--- START ---
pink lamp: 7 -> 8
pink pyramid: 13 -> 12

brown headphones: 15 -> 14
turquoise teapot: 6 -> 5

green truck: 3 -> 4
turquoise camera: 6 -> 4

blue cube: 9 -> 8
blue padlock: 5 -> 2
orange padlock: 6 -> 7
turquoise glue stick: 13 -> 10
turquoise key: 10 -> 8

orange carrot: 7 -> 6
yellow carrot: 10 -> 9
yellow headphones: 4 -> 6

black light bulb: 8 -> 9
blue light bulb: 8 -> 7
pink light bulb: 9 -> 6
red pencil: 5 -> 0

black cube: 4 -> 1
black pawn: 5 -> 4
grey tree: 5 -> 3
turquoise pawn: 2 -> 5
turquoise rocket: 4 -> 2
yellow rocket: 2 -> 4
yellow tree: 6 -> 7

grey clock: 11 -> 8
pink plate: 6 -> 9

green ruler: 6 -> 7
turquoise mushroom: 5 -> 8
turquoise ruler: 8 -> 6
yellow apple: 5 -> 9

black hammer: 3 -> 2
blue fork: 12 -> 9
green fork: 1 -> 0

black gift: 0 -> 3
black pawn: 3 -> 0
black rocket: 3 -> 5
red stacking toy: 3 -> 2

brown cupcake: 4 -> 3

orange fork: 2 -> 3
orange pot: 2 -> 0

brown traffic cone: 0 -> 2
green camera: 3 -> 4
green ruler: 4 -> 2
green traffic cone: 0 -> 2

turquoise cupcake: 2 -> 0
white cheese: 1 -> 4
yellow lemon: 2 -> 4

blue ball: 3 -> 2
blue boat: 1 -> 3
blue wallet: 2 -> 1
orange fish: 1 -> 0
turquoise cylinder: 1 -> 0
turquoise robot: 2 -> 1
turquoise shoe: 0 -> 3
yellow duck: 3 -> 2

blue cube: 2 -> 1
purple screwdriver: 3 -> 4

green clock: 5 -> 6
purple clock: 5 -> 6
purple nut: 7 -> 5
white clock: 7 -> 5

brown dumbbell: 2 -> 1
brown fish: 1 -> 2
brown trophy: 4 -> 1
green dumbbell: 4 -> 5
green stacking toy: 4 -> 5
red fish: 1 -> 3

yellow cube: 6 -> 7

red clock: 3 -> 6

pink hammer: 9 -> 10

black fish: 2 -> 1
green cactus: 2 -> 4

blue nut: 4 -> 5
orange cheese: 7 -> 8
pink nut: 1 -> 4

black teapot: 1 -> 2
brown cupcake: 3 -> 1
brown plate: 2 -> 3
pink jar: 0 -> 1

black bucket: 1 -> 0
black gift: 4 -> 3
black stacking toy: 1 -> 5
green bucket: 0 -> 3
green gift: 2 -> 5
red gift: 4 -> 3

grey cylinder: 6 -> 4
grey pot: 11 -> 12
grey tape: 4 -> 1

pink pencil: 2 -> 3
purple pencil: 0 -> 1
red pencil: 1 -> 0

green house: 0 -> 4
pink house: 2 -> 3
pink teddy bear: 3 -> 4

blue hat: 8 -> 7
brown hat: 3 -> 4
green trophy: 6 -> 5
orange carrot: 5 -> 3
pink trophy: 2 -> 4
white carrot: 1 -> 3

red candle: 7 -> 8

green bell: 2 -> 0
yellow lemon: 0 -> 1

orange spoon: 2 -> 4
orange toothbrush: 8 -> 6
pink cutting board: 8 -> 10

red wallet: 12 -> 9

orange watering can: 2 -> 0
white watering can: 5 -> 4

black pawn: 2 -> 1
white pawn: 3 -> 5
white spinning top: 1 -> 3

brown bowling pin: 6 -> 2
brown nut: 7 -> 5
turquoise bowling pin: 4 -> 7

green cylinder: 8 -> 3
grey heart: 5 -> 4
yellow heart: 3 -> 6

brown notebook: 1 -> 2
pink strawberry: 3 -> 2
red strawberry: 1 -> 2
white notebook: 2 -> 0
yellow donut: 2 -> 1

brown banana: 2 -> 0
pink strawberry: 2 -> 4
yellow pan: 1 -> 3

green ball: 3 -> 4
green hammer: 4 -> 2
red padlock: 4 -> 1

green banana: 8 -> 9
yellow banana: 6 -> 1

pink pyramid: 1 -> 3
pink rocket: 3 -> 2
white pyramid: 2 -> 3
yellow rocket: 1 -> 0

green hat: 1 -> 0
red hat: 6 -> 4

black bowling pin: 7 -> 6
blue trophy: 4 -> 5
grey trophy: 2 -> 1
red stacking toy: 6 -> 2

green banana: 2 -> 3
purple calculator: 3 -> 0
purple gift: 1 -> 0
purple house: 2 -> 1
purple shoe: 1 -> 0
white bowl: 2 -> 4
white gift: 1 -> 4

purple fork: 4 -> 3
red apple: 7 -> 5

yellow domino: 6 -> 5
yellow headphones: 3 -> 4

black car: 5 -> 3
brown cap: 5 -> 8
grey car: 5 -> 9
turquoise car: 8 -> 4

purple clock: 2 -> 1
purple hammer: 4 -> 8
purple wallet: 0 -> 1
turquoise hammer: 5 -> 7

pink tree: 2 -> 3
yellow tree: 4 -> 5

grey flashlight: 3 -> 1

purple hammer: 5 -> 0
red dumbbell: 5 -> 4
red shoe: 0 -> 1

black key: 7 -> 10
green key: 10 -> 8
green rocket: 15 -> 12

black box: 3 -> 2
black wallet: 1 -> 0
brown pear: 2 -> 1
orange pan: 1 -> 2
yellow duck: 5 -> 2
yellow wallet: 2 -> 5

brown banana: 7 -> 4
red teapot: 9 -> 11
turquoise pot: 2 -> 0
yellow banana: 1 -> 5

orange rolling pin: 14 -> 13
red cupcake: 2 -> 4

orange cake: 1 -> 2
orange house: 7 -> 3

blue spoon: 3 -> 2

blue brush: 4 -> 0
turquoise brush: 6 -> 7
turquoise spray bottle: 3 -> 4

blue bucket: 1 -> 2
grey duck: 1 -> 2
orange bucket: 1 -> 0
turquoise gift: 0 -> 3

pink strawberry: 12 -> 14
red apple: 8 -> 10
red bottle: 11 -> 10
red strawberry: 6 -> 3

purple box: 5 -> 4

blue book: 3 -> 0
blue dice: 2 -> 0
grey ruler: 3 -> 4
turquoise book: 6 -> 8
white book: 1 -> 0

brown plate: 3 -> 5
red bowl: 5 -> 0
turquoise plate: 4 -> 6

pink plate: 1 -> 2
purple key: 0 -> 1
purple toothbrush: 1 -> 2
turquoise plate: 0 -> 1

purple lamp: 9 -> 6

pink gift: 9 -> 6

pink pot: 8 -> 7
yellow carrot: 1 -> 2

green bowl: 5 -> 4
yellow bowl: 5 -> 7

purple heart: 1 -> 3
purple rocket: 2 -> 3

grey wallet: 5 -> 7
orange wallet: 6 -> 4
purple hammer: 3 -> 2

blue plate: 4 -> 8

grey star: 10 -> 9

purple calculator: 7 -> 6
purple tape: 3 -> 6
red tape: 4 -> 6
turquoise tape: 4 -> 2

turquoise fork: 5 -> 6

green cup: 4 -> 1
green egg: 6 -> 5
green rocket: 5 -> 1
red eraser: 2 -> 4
--- END ---
Each entry in the listing is to be output exactly as given.

pink lamp: 7 -> 8
pink pyramid: 13 -> 12

brown headphones: 15 -> 14
turquoise teapot: 6 -> 5

green truck: 3 -> 4
turquoise camera: 6 -> 4

blue cube: 9 -> 8
blue padlock: 5 -> 2
orange padlock: 6 -> 7
turquoise glue stick: 13 -> 10
turquoise key: 10 -> 8

orange carrot: 7 -> 6
yellow carrot: 10 -> 9
yellow headphones: 4 -> 6

black light bulb: 8 -> 9
blue light bulb: 8 -> 7
pink light bulb: 9 -> 6
red pencil: 5 -> 0

black cube: 4 -> 1
black pawn: 5 -> 4
grey tree: 5 -> 3
turquoise pawn: 2 -> 5
turquoise rocket: 4 -> 2
yellow rocket: 2 -> 4
yellow tree: 6 -> 7

grey clock: 11 -> 8
pink plate: 6 -> 9

green ruler: 6 -> 7
turquoise mushroom: 5 -> 8
turquoise ruler: 8 -> 6
yellow apple: 5 -> 9

black hammer: 3 -> 2
blue fork: 12 -> 9
green fork: 1 -> 0

black gift: 0 -> 3
black pawn: 3 -> 0
black rocket: 3 -> 5
red stacking toy: 3 -> 2

brown cupcake: 4 -> 3

orange fork: 2 -> 3
orange pot: 2 -> 0

brown traffic cone: 0 -> 2
green camera: 3 -> 4
green ruler: 4 -> 2
green traffic cone: 0 -> 2

turquoise cupcake: 2 -> 0
white cheese: 1 -> 4
yellow lemon: 2 -> 4

blue ball: 3 -> 2
blue boat: 1 -> 3
blue wallet: 2 -> 1
orange fish: 1 -> 0
turquoise cylinder: 1 -> 0
turquoise robot: 2 -> 1
turquoise shoe: 0 -> 3
yellow duck: 3 -> 2

blue cube: 2 -> 1
purple screwdriver: 3 -> 4

green clock: 5 -> 6
purple clock: 5 -> 6
purple nut: 7 -> 5
white clock: 7 -> 5

brown dumbbell: 2 -> 1
brown fish: 1 -> 2
brown trophy: 4 -> 1
green dumbbell: 4 -> 5
green stacking toy: 4 -> 5
red fish: 1 -> 3

yellow cube: 6 -> 7

red clock: 3 -> 6

pink hammer: 9 -> 10

black fish: 2 -> 1
green cactus: 2 -> 4

blue nut: 4 -> 5
orange cheese: 7 -> 8
pink nut: 1 -> 4

black teapot: 1 -> 2
brown cupcake: 3 -> 1
brown plate: 2 -> 3
pink jar: 0 -> 1

black bucket: 1 -> 0
black gift: 4 -> 3
black stacking toy: 1 -> 5
green bucket: 0 -> 3
green gift: 2 -> 5
red gift: 4 -> 3

grey cylinder: 6 -> 4
grey pot: 11 -> 12
grey tape: 4 -> 1

pink pencil: 2 -> 3
purple pencil: 0 -> 1
red pencil: 1 -> 0

green house: 0 -> 4
pink house: 2 -> 3
pink teddy bear: 3 -> 4

blue hat: 8 -> 7
brown hat: 3 -> 4
green trophy: 6 -> 5
orange carrot: 5 -> 3
pink trophy: 2 -> 4
white carrot: 1 -> 3

red candle: 7 -> 8

green bell: 2 -> 0
yellow lemon: 0 -> 1

orange spoon: 2 -> 4
orange toothbrush: 8 -> 6
pink cutting board: 8 -> 10

red wallet: 12 -> 9

orange watering can: 2 -> 0
white watering can: 5 -> 4

black pawn: 2 -> 1
white pawn: 3 -> 5
white spinning top: 1 -> 3

brown bowling pin: 6 -> 2
brown nut: 7 -> 5
turquoise bowling pin: 4 -> 7

green cylinder: 8 -> 3
grey heart: 5 -> 4
yellow heart: 3 -> 6

brown notebook: 1 -> 2
pink strawberry: 3 -> 2
red strawberry: 1 -> 2
white notebook: 2 -> 0
yellow donut: 2 -> 1

brown banana: 2 -> 0
pink strawberry: 2 -> 4
yellow pan: 1 -> 3

green ball: 3 -> 4
green hammer: 4 -> 2
red padlock: 4 -> 1

green banana: 8 -> 9
yellow banana: 6 -> 1

pink pyramid: 1 -> 3
pink rocket: 3 -> 2
white pyramid: 2 -> 3
yellow rocket: 1 -> 0

green hat: 1 -> 0
red hat: 6 -> 4

black bowling pin: 7 -> 6
blue trophy: 4 -> 5
grey trophy: 2 -> 1
red stacking toy: 6 -> 2

green banana: 2 -> 3
purple calculator: 3 -> 0
purple gift: 1 -> 0
purple house: 2 -> 1
purple shoe: 1 -> 0
white bowl: 2 -> 4
white gift: 1 -> 4

purple fork: 4 -> 3
red apple: 7 -> 5

yellow domino: 6 -> 5
yellow headphones: 3 -> 4

black car: 5 -> 3
brown cap: 5 -> 8
grey car: 5 -> 9
turquoise car: 8 -> 4

purple clock: 2 -> 1
purple hammer: 4 -> 8
purple wallet: 0 -> 1
turquoise hammer: 5 -> 7

pink tree: 2 -> 3
yellow tree: 4 -> 5

grey flashlight: 3 -> 1

purple hammer: 5 -> 0
red dumbbell: 5 -> 4
red shoe: 0 -> 1

black key: 7 -> 10
green key: 10 -> 8
green rocket: 15 -> 12

black box: 3 -> 2
black wallet: 1 -> 0
brown pear: 2 -> 1
orange pan: 1 -> 2
yellow duck: 5 -> 2
yellow wallet: 2 -> 5

brown banana: 7 -> 4
red teapot: 9 -> 11
turquoise pot: 2 -> 0
yellow banana: 1 -> 5

orange rolling pin: 14 -> 13
red cupcake: 2 -> 4

orange cake: 1 -> 2
orange house: 7 -> 3

blue spoon: 3 -> 2

blue brush: 4 -> 0
turquoise brush: 6 -> 7
turquoise spray bottle: 3 -> 4

blue bucket: 1 -> 2
grey duck: 1 -> 2
orange bucket: 1 -> 0
turquoise gift: 0 -> 3

pink strawberry: 12 -> 14
red apple: 8 -> 10
red bottle: 11 -> 10
red strawberry: 6 -> 3

purple box: 5 -> 4

blue book: 3 -> 0
blue dice: 2 -> 0
grey ruler: 3 -> 4
turquoise book: 6 -> 8
white book: 1 -> 0

brown plate: 3 -> 5
red bowl: 5 -> 0
turquoise plate: 4 -> 6

pink plate: 1 -> 2
purple key: 0 -> 1
purple toothbrush: 1 -> 2
turquoise plate: 0 -> 1

purple lamp: 9 -> 6

pink gift: 9 -> 6

pink pot: 8 -> 7
yellow carrot: 1 -> 2

green bowl: 5 -> 4
yellow bowl: 5 -> 7

purple heart: 1 -> 3
purple rocket: 2 -> 3

grey wallet: 5 -> 7
orange wallet: 6 -> 4
purple hammer: 3 -> 2

blue plate: 4 -> 8

grey star: 10 -> 9

purple calculator: 7 -> 6
purple tape: 3 -> 6
red tape: 4 -> 6
turquoise tape: 4 -> 2

turquoise fork: 5 -> 6

green cup: 4 -> 1
green egg: 6 -> 5
green rocket: 5 -> 1
red eraser: 2 -> 4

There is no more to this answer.